▸ **WORK ORDER**: Look through the records that follow. Copy every line containing the word "purple".

▸ **EXTRACTED ENTRIES**:
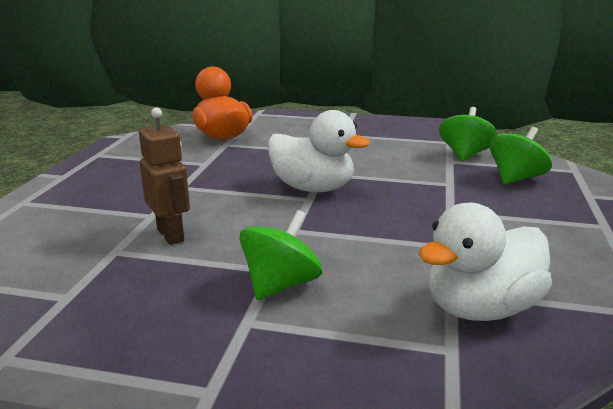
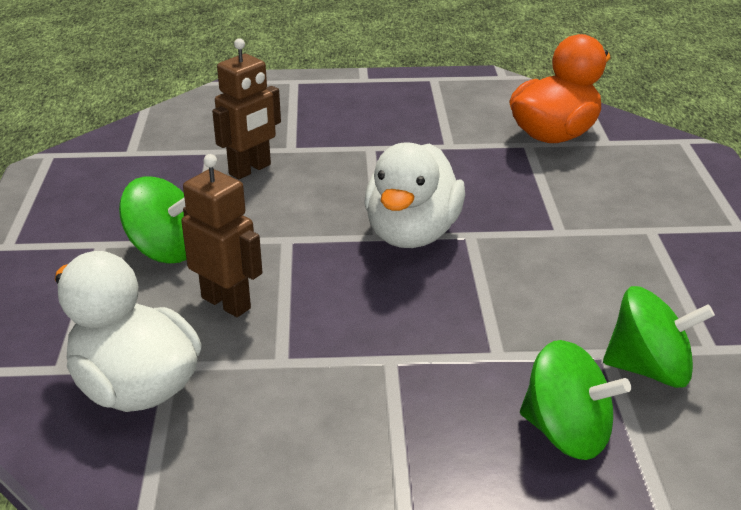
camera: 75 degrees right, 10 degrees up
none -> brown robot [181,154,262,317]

==

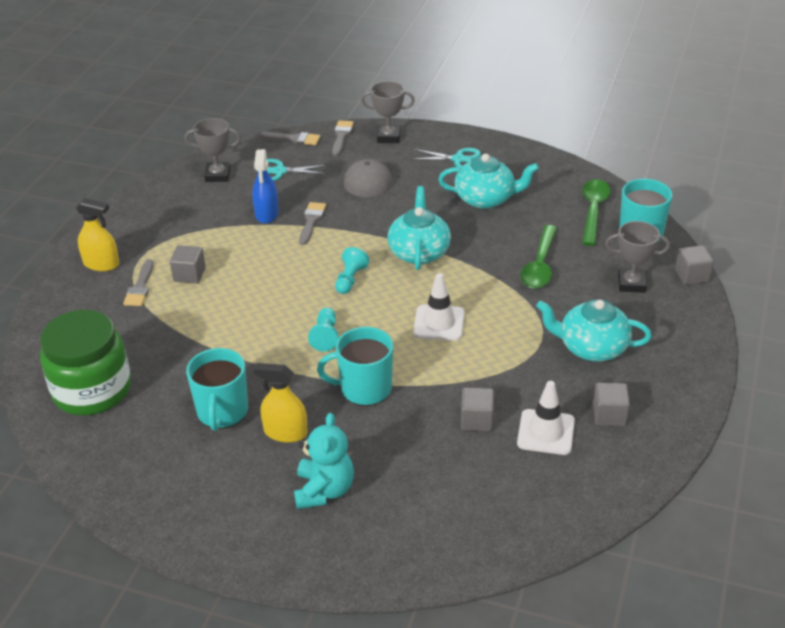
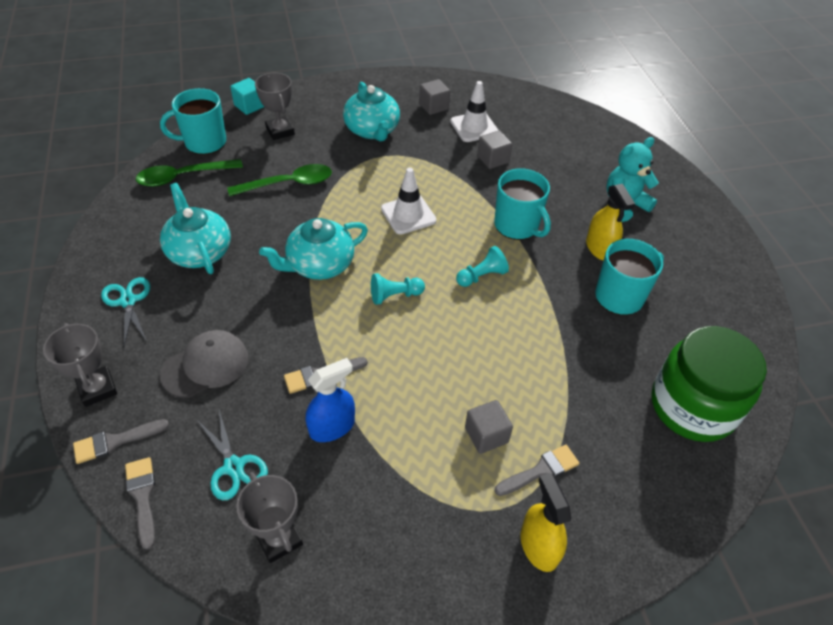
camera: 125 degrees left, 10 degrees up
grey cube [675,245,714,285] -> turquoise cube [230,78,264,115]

--

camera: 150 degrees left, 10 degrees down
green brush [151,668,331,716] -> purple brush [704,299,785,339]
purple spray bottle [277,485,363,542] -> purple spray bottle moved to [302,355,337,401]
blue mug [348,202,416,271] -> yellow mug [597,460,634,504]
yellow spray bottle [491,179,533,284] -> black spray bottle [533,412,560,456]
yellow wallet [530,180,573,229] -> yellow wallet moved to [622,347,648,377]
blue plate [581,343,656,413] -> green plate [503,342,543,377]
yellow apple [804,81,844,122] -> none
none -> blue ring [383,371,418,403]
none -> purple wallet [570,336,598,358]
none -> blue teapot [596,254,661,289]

▸ **OUTPUT FOR THIS TASK**:
green brush [151,668,331,716] -> purple brush [704,299,785,339]
purple spray bottle [277,485,363,542] -> purple spray bottle moved to [302,355,337,401]
none -> purple wallet [570,336,598,358]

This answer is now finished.